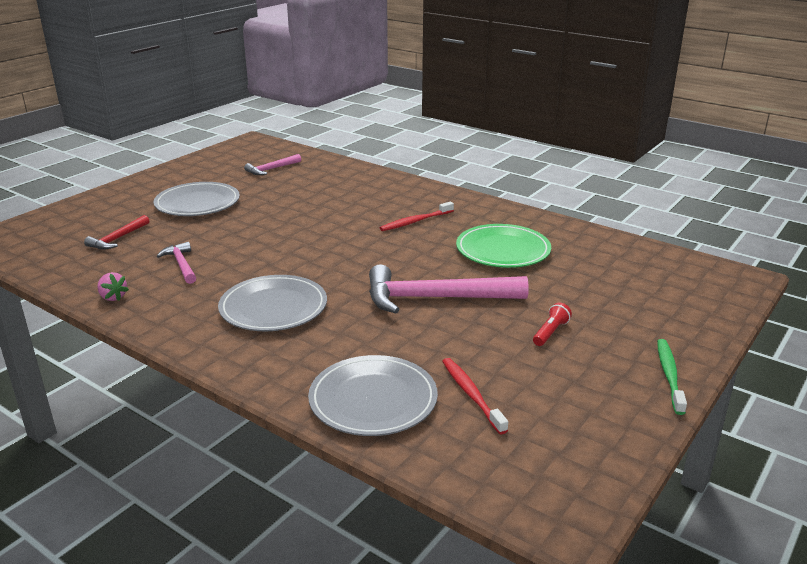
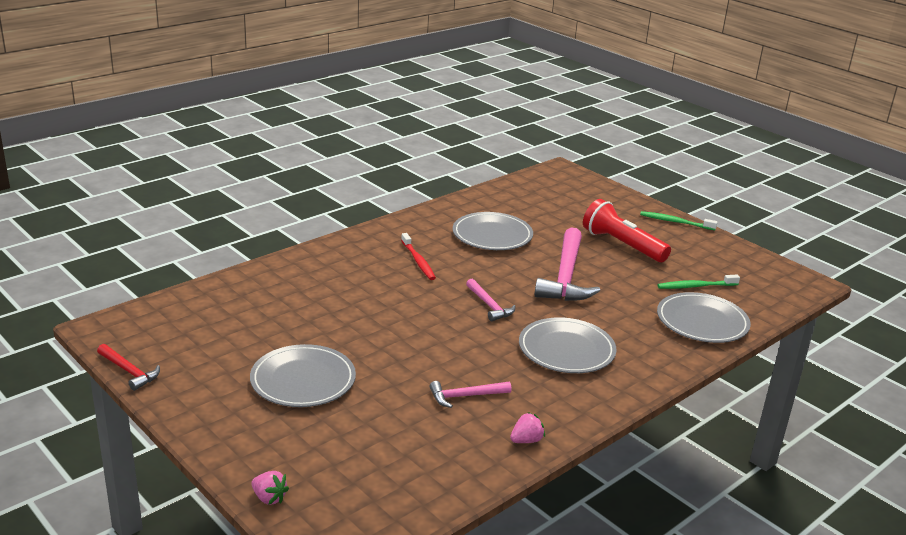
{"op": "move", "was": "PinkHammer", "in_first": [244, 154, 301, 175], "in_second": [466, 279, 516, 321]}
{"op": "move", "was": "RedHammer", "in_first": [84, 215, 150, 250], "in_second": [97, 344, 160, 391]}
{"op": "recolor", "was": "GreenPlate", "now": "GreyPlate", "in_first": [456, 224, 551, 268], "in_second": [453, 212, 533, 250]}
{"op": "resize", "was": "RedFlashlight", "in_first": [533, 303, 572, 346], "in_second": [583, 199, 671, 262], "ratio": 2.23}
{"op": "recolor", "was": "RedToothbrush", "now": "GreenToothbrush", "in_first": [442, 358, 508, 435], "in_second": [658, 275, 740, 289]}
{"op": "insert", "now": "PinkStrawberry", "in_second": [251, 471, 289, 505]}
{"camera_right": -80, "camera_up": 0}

********************

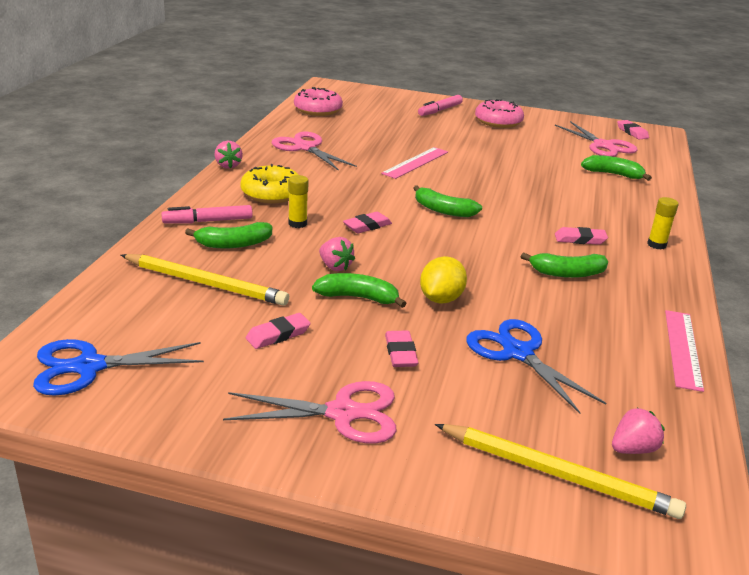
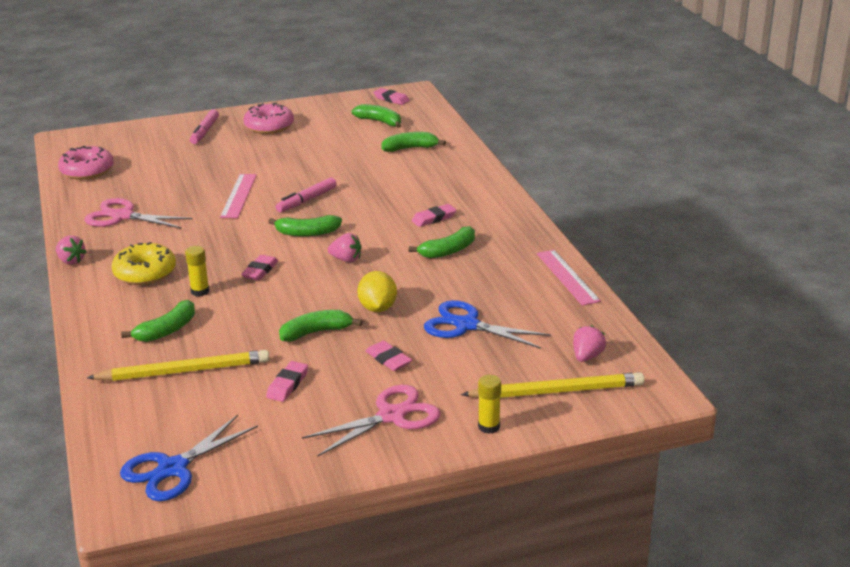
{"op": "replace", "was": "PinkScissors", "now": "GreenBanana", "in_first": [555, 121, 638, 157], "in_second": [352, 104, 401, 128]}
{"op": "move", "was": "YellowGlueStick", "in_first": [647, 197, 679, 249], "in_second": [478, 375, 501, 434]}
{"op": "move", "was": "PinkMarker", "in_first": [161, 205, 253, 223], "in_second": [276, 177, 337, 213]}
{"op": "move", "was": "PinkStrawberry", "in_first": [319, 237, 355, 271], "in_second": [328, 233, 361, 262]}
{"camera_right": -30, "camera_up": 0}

********************

• [WORK REQUEST]: Each line of the material that has the word "PinkStrawberry" belongs in the answer.

• [SOLUTION TO THIS EXERCISE]:
{"op": "insert", "now": "PinkStrawberry", "in_second": [251, 471, 289, 505]}
{"op": "move", "was": "PinkStrawberry", "in_first": [319, 237, 355, 271], "in_second": [328, 233, 361, 262]}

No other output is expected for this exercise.